__INFORMATION GIVEN__.
-- -- --

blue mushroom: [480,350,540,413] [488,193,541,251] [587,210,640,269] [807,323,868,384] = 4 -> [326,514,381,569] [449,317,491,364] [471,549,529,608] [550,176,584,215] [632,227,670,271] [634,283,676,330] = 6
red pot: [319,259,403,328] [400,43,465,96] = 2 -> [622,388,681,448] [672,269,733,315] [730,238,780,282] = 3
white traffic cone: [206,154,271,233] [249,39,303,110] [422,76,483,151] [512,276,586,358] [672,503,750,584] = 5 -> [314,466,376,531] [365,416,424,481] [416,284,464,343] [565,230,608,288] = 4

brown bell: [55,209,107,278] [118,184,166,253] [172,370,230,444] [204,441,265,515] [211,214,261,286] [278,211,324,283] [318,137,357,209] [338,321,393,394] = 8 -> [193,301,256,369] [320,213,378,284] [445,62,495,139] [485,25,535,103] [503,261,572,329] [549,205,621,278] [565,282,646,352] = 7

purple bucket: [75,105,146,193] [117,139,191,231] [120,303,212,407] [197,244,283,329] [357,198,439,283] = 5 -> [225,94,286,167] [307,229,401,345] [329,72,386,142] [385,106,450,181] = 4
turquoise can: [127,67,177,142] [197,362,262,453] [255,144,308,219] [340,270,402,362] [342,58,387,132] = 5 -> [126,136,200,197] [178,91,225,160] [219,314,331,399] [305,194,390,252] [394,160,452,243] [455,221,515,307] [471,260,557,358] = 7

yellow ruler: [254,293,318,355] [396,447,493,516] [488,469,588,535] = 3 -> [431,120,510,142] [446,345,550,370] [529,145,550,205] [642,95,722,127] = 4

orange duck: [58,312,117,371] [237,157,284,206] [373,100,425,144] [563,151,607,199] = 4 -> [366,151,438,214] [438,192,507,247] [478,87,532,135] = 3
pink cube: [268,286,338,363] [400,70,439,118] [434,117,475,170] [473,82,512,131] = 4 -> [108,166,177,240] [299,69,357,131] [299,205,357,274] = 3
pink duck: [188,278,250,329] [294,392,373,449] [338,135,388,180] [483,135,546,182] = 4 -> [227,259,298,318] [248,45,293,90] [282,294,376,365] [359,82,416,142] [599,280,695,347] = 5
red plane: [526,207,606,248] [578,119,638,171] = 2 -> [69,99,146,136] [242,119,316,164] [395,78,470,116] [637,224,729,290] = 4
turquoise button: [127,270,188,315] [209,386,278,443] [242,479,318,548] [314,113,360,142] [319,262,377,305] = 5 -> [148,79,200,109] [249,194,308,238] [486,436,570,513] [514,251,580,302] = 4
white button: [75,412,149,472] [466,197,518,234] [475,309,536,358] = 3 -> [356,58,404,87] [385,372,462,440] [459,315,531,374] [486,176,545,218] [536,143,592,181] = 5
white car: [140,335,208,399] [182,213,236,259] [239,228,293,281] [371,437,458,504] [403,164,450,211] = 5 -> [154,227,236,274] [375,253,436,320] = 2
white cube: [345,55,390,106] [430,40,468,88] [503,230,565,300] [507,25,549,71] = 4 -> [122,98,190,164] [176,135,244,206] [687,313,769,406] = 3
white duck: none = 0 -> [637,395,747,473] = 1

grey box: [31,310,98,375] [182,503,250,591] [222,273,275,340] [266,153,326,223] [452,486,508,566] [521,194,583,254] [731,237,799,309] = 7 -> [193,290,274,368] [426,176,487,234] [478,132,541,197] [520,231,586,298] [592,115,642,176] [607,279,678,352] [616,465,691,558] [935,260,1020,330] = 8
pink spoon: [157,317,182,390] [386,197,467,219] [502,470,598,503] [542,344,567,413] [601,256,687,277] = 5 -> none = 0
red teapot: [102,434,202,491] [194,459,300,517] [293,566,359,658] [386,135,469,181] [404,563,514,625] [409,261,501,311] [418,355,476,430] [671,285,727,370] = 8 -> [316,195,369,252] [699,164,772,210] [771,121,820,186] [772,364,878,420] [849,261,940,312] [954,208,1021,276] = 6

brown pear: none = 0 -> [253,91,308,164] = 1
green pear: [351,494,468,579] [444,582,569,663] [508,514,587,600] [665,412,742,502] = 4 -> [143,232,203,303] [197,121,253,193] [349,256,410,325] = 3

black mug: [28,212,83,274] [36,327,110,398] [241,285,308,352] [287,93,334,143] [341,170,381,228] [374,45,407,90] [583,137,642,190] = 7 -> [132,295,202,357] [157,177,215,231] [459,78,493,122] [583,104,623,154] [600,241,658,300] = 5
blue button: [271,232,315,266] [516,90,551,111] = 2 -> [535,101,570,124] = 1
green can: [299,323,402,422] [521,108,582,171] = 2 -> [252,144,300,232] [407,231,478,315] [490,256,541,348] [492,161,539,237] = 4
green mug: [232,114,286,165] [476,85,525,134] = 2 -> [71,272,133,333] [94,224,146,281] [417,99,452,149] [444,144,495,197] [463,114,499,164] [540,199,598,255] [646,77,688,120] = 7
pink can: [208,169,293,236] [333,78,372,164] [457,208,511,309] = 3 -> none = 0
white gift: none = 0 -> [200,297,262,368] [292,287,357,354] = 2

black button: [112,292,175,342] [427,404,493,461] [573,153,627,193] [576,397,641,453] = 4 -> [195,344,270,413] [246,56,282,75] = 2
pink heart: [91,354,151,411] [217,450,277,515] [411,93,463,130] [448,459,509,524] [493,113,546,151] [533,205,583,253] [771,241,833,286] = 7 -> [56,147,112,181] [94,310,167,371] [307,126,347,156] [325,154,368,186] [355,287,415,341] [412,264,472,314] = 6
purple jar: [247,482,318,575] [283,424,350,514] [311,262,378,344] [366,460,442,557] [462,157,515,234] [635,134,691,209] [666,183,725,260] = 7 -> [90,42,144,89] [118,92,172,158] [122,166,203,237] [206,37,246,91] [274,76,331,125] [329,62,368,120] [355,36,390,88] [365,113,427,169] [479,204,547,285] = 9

-- -- --

Nothing but the lines from the one that contains "white gift: none" through the end of the data above should appear, each reproduced exactly.

__TASK ANSWER__.
white gift: none = 0 -> [200,297,262,368] [292,287,357,354] = 2

black button: [112,292,175,342] [427,404,493,461] [573,153,627,193] [576,397,641,453] = 4 -> [195,344,270,413] [246,56,282,75] = 2
pink heart: [91,354,151,411] [217,450,277,515] [411,93,463,130] [448,459,509,524] [493,113,546,151] [533,205,583,253] [771,241,833,286] = 7 -> [56,147,112,181] [94,310,167,371] [307,126,347,156] [325,154,368,186] [355,287,415,341] [412,264,472,314] = 6
purple jar: [247,482,318,575] [283,424,350,514] [311,262,378,344] [366,460,442,557] [462,157,515,234] [635,134,691,209] [666,183,725,260] = 7 -> [90,42,144,89] [118,92,172,158] [122,166,203,237] [206,37,246,91] [274,76,331,125] [329,62,368,120] [355,36,390,88] [365,113,427,169] [479,204,547,285] = 9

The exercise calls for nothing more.